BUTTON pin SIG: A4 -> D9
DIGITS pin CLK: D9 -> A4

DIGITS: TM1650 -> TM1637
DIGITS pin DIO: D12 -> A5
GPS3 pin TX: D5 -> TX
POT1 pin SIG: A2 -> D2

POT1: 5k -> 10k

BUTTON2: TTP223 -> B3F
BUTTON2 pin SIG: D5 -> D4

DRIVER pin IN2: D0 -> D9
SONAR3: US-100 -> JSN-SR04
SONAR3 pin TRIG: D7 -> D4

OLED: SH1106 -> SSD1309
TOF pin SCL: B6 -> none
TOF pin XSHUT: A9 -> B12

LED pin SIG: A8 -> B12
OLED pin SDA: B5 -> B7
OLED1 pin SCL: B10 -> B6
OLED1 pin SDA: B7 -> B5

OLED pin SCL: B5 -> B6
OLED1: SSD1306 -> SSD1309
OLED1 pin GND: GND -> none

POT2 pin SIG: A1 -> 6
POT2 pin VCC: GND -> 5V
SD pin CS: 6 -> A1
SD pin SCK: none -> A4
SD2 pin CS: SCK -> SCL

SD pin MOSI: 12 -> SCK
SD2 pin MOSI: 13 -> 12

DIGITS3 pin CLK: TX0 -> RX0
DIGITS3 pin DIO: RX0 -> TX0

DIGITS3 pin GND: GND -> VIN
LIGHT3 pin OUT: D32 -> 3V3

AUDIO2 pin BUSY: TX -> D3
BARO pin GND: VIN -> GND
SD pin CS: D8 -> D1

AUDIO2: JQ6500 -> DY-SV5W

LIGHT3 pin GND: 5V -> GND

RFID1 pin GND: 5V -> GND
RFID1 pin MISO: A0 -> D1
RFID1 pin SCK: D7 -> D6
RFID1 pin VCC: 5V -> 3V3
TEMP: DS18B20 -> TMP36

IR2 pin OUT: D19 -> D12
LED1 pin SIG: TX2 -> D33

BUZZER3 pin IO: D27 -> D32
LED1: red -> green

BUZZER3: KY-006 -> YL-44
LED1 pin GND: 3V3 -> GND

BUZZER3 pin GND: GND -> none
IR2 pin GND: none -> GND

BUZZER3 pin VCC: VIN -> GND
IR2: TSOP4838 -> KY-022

:::::

§ What to do:
Reproduce each line of the material exactly as given.

§ Completed task:
BUTTON pin SIG: A4 -> D9
DIGITS pin CLK: D9 -> A4

DIGITS: TM1650 -> TM1637
DIGITS pin DIO: D12 -> A5
GPS3 pin TX: D5 -> TX
POT1 pin SIG: A2 -> D2

POT1: 5k -> 10k

BUTTON2: TTP223 -> B3F
BUTTON2 pin SIG: D5 -> D4

DRIVER pin IN2: D0 -> D9
SONAR3: US-100 -> JSN-SR04
SONAR3 pin TRIG: D7 -> D4

OLED: SH1106 -> SSD1309
TOF pin SCL: B6 -> none
TOF pin XSHUT: A9 -> B12

LED pin SIG: A8 -> B12
OLED pin SDA: B5 -> B7
OLED1 pin SCL: B10 -> B6
OLED1 pin SDA: B7 -> B5

OLED pin SCL: B5 -> B6
OLED1: SSD1306 -> SSD1309
OLED1 pin GND: GND -> none

POT2 pin SIG: A1 -> 6
POT2 pin VCC: GND -> 5V
SD pin CS: 6 -> A1
SD pin SCK: none -> A4
SD2 pin CS: SCK -> SCL

SD pin MOSI: 12 -> SCK
SD2 pin MOSI: 13 -> 12

DIGITS3 pin CLK: TX0 -> RX0
DIGITS3 pin DIO: RX0 -> TX0

DIGITS3 pin GND: GND -> VIN
LIGHT3 pin OUT: D32 -> 3V3

AUDIO2 pin BUSY: TX -> D3
BARO pin GND: VIN -> GND
SD pin CS: D8 -> D1

AUDIO2: JQ6500 -> DY-SV5W

LIGHT3 pin GND: 5V -> GND

RFID1 pin GND: 5V -> GND
RFID1 pin MISO: A0 -> D1
RFID1 pin SCK: D7 -> D6
RFID1 pin VCC: 5V -> 3V3
TEMP: DS18B20 -> TMP36

IR2 pin OUT: D19 -> D12
LED1 pin SIG: TX2 -> D33

BUZZER3 pin IO: D27 -> D32
LED1: red -> green

BUZZER3: KY-006 -> YL-44
LED1 pin GND: 3V3 -> GND

BUZZER3 pin GND: GND -> none
IR2 pin GND: none -> GND

BUZZER3 pin VCC: VIN -> GND
IR2: TSOP4838 -> KY-022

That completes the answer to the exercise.